# EXTRACTED MATERIAL
-------------------------

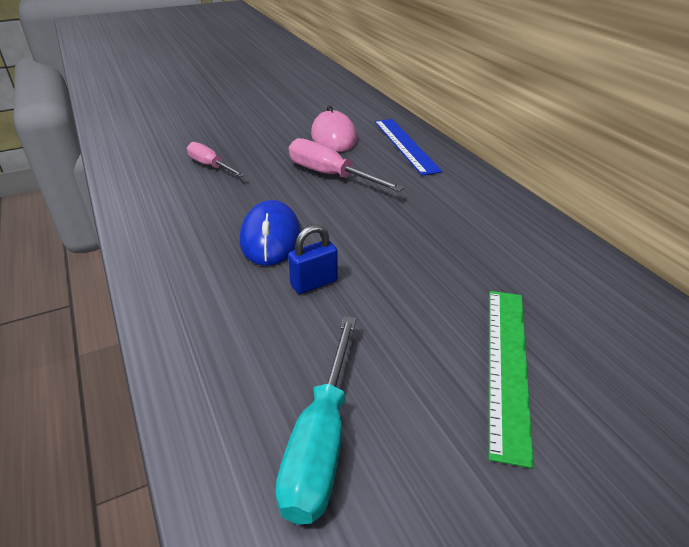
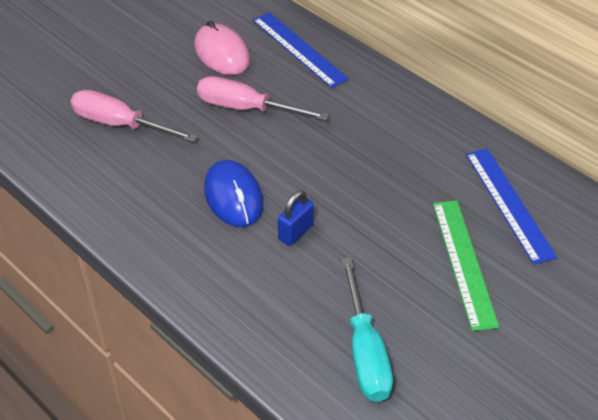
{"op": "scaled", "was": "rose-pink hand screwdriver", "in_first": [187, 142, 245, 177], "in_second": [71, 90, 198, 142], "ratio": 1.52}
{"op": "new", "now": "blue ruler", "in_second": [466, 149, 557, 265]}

-------------------------

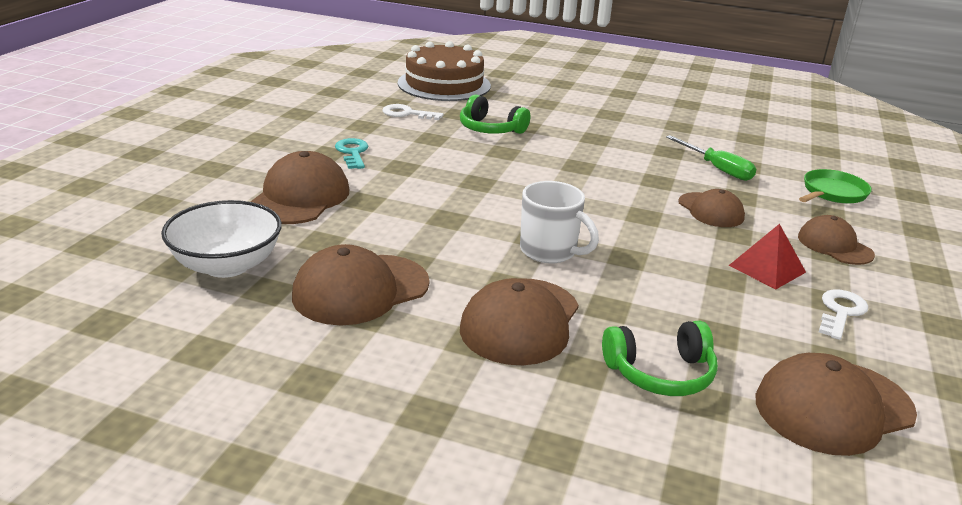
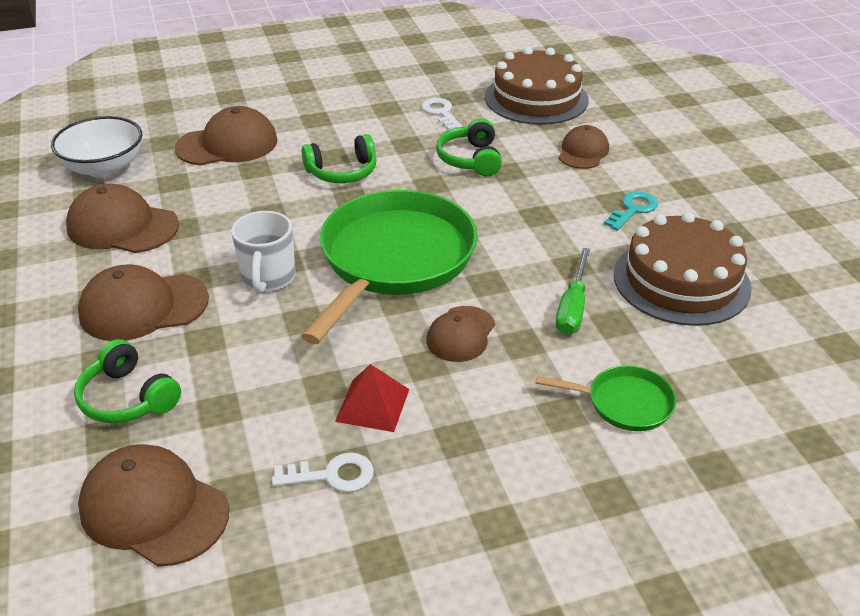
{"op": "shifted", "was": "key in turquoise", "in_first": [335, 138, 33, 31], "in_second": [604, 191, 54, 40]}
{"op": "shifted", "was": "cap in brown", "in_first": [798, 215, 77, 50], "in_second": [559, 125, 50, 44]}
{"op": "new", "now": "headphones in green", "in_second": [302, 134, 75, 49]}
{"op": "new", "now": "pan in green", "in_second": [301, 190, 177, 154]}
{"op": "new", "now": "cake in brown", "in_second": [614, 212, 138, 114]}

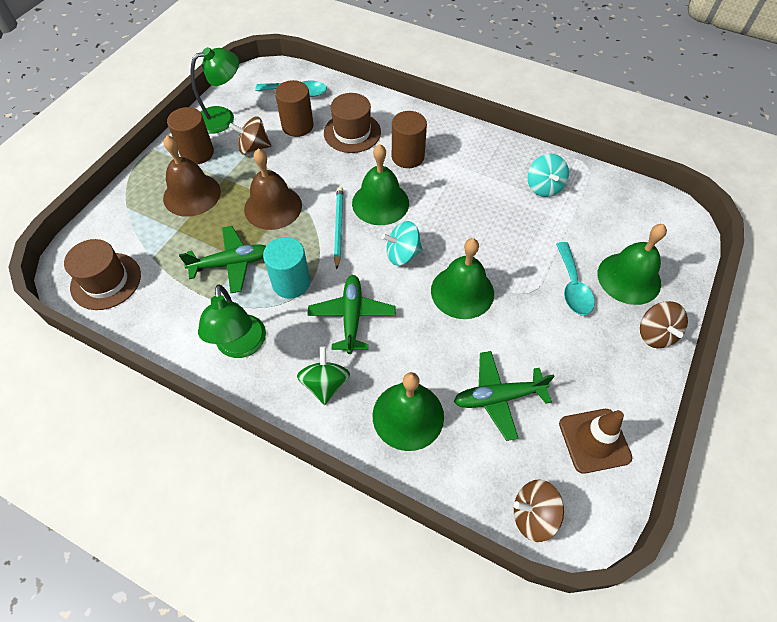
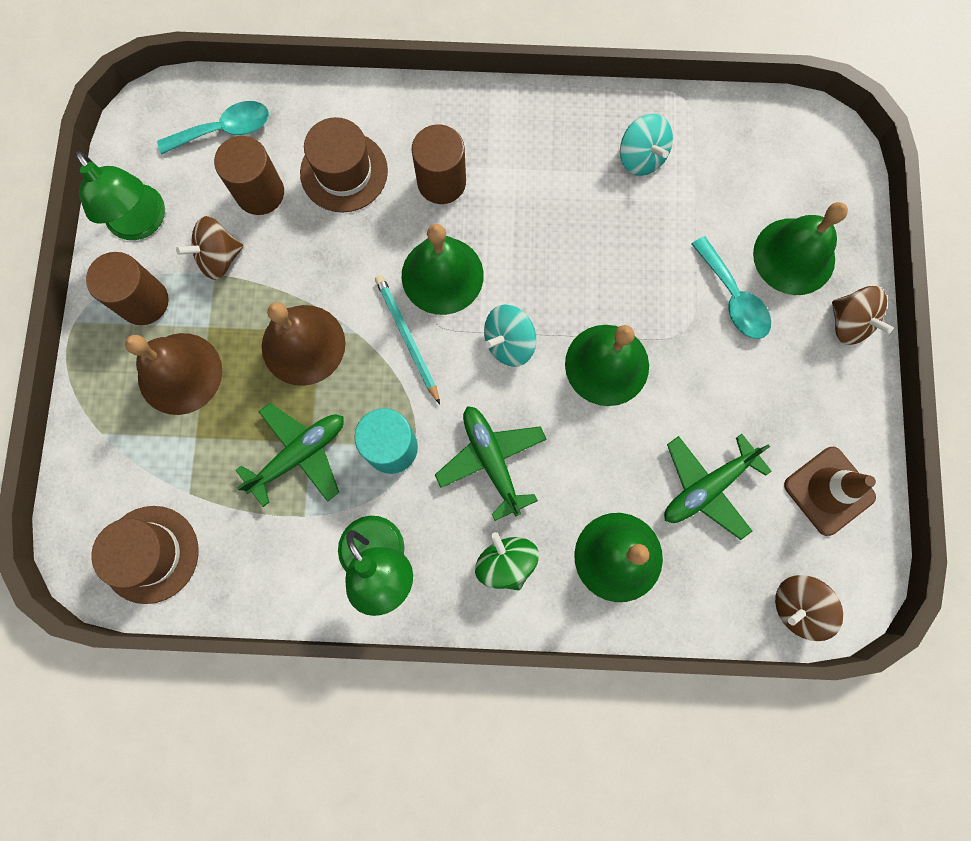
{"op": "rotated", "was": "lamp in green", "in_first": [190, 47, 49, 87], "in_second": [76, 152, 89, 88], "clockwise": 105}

-------------------------

# TASK ITEM
Wherever the word "shifted" turns up in the material, copy the whole line.

# RESULT OF THE TASK
{"op": "shifted", "was": "key in turquoise", "in_first": [335, 138, 33, 31], "in_second": [604, 191, 54, 40]}
{"op": "shifted", "was": "cap in brown", "in_first": [798, 215, 77, 50], "in_second": [559, 125, 50, 44]}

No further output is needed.